Provided records below:

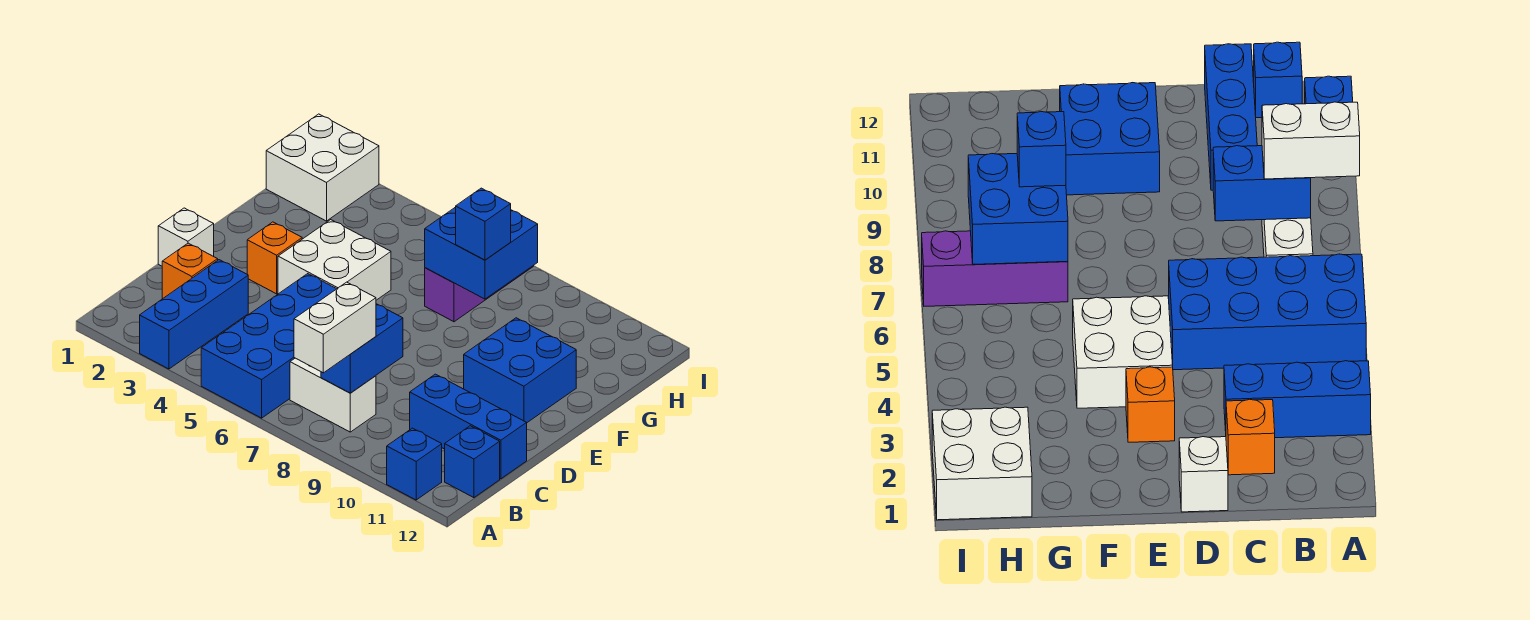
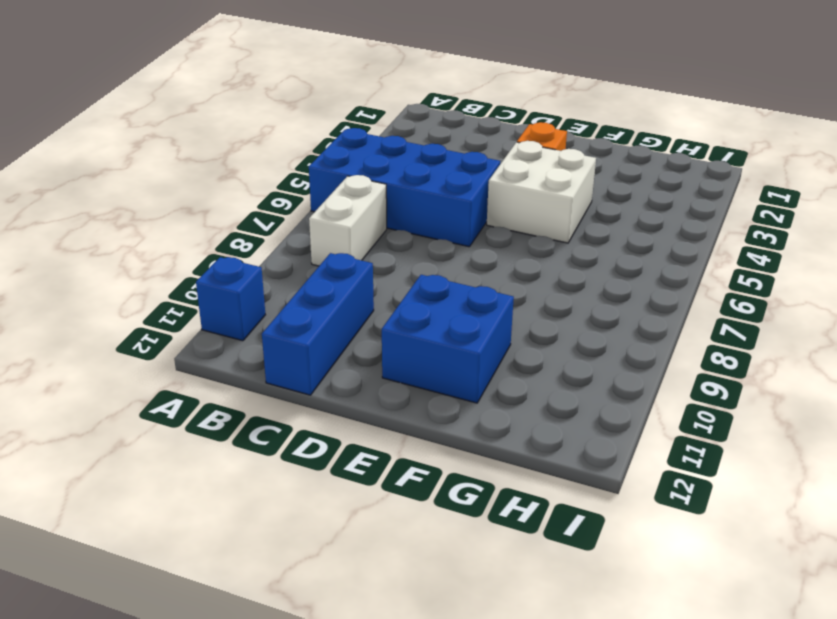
none -> blue brick A3:C3 level 1
none -> blue brick B12 level 1
none -> orange brick C2 level 1

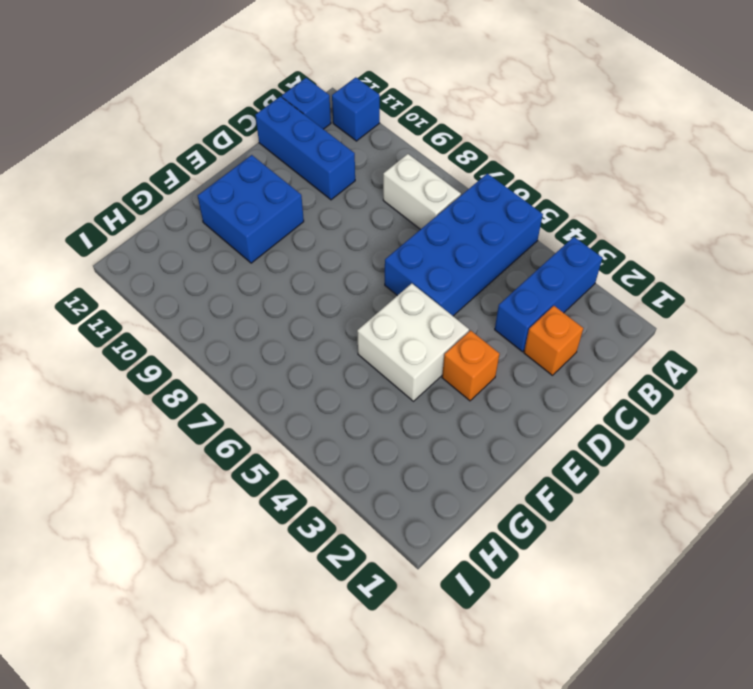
none -> white brick D1 level 1
none -> purple brick G7:I7 level 1
none -> white brick H1:I2 level 1

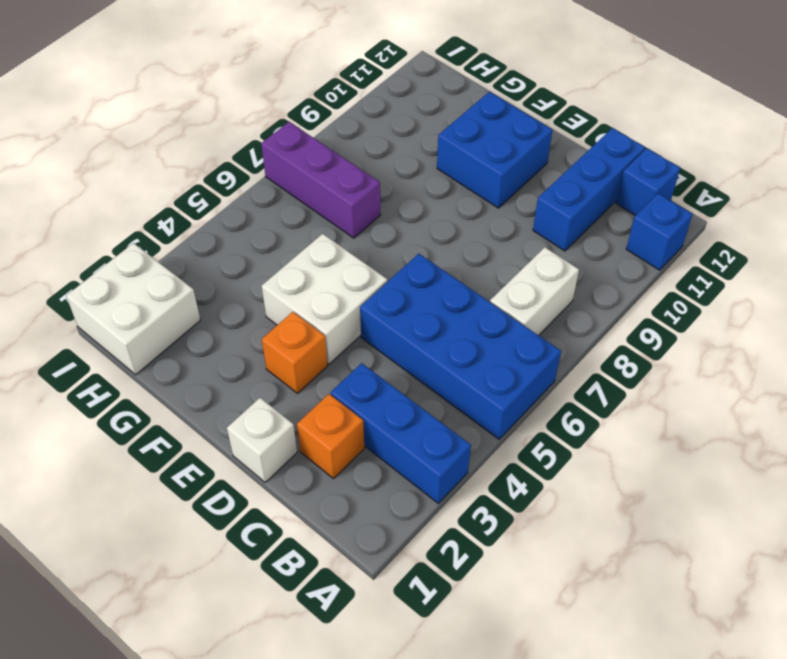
none -> blue brick B8:C8 level 2
none -> blue brick G7:H8 level 2
none -> white brick A8:B8 level 3

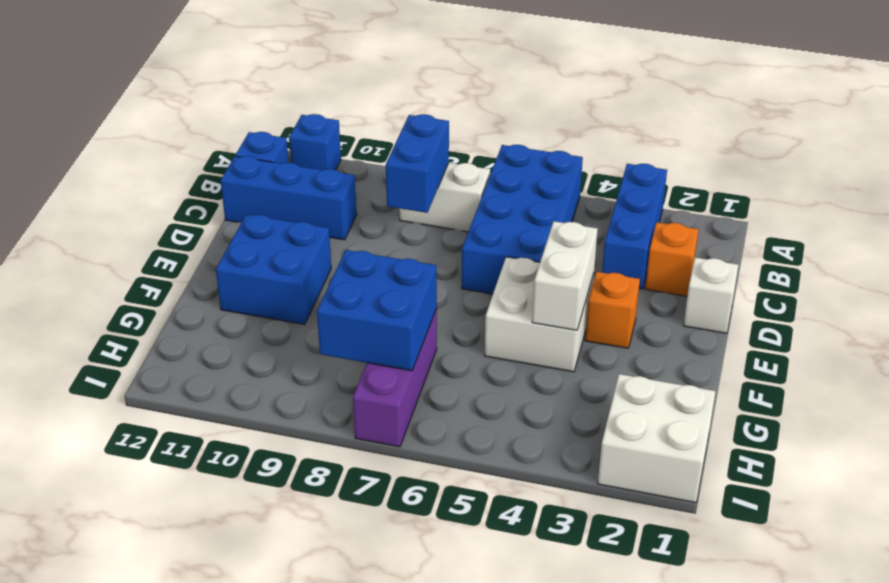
white brick E4:F4 level 2 -> white brick A8:B8 level 3
none -> blue brick G8 level 3

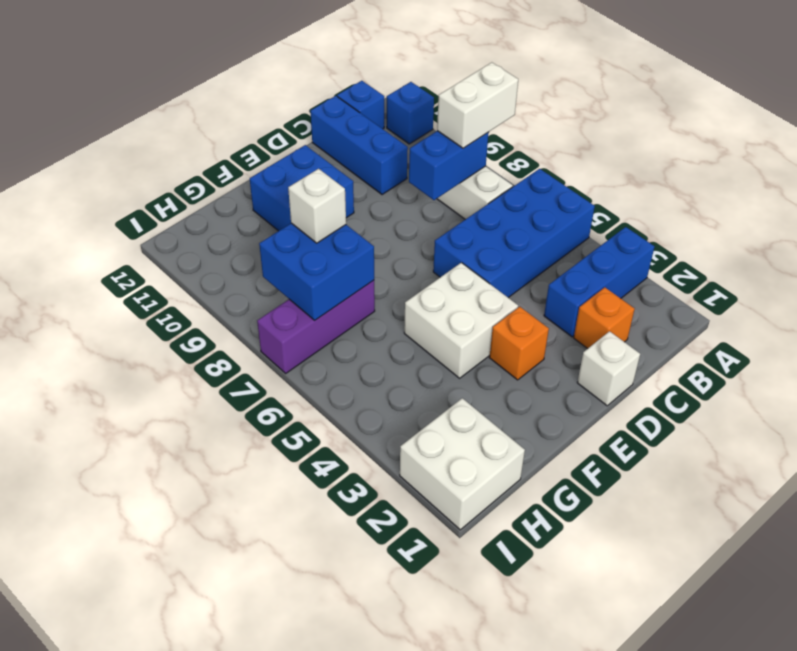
white brick G8 level 3 -> blue brick G8 level 3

End of Provided records.

## Activity
Exactly as written, give again every line from the one containing "none -> purple brick G7:I7 level 1" through the last line of the material, both included, with the pictures left out.

## Exercise response
none -> purple brick G7:I7 level 1
none -> white brick H1:I2 level 1

none -> blue brick B8:C8 level 2
none -> blue brick G7:H8 level 2
none -> white brick A8:B8 level 3

white brick E4:F4 level 2 -> white brick A8:B8 level 3
none -> blue brick G8 level 3

white brick G8 level 3 -> blue brick G8 level 3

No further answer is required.